**WHAT THE TASK ASKS:** For the entries below, report every line that includes the word "turned".

SUPPLIED INFORMATION START

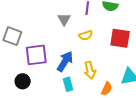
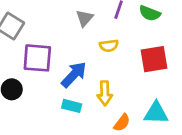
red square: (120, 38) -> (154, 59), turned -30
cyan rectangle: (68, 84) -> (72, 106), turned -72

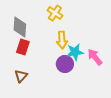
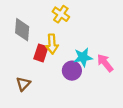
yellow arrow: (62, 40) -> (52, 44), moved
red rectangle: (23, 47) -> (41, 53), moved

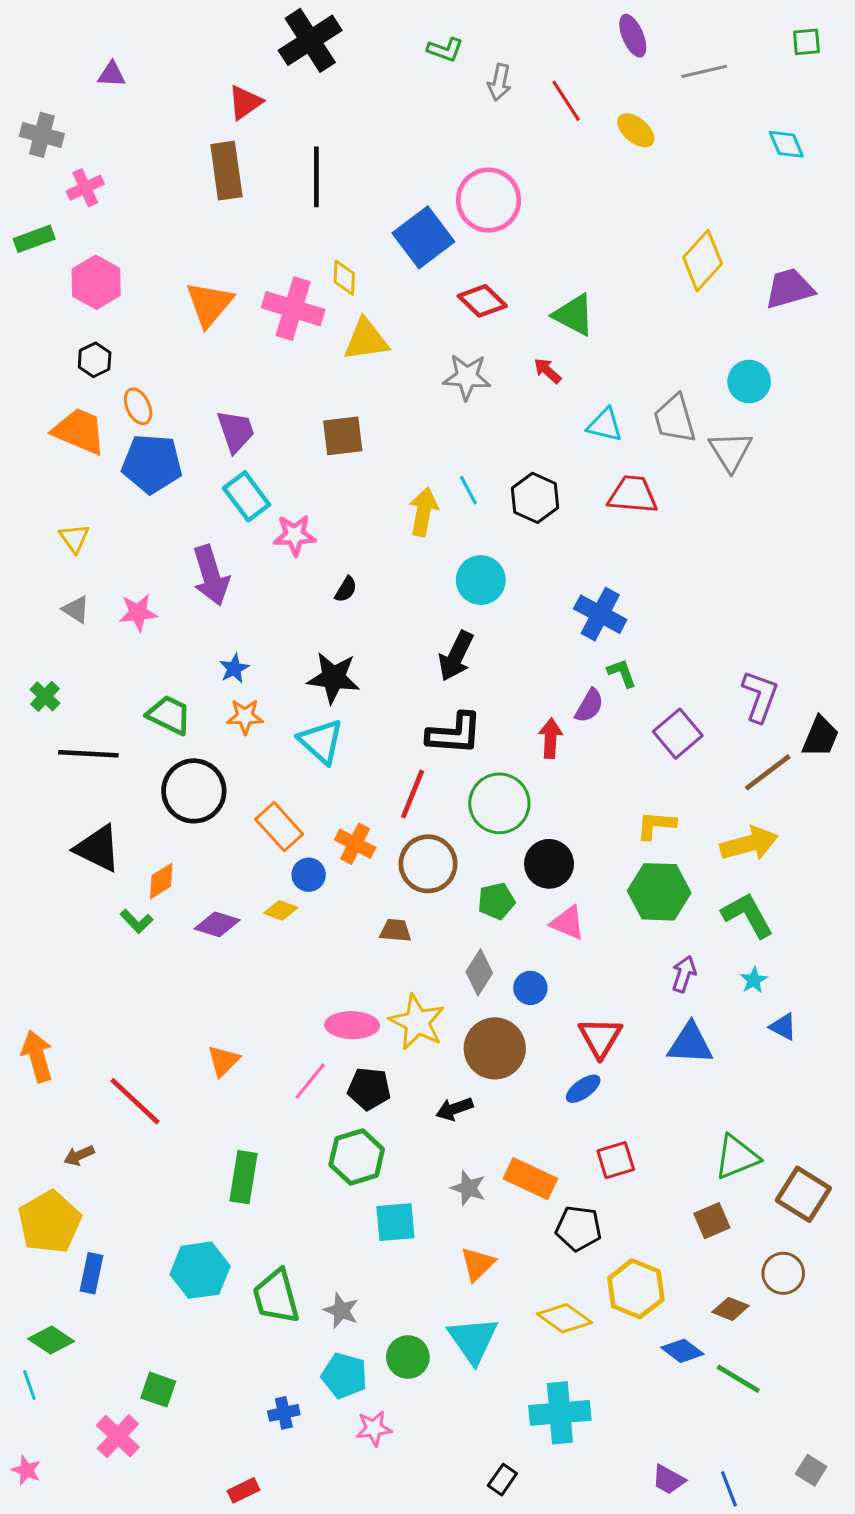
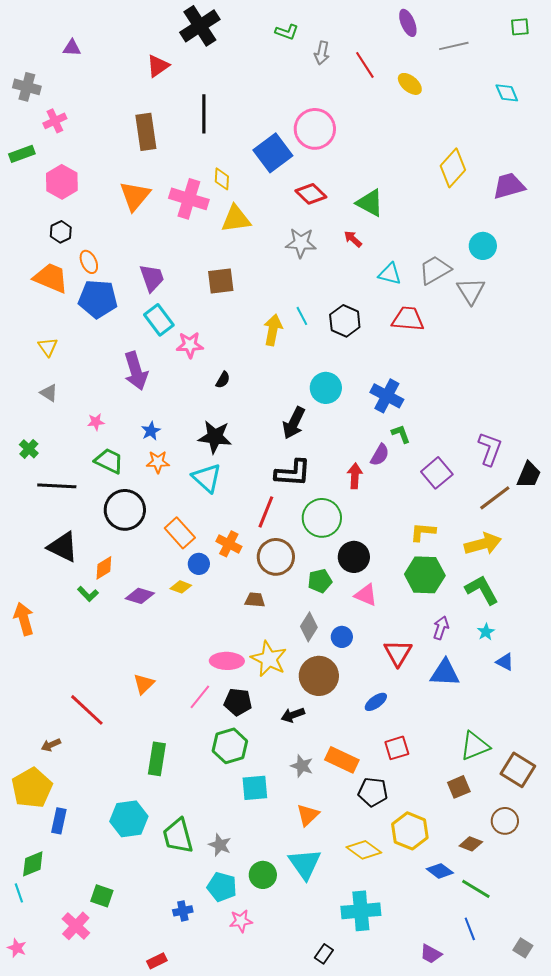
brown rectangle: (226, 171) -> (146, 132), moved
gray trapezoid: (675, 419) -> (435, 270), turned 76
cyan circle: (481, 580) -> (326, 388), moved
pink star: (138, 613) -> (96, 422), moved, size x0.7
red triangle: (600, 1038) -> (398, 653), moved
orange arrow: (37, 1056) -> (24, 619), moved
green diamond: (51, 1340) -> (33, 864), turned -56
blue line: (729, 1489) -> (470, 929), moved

SUPPLIED INFORMATION END

**REPLY TO THE TASK:**
red square: (120, 38) -> (154, 59), turned -30
cyan rectangle: (68, 84) -> (72, 106), turned -72
gray trapezoid: (675, 419) -> (435, 270), turned 76
green diamond: (51, 1340) -> (33, 864), turned -56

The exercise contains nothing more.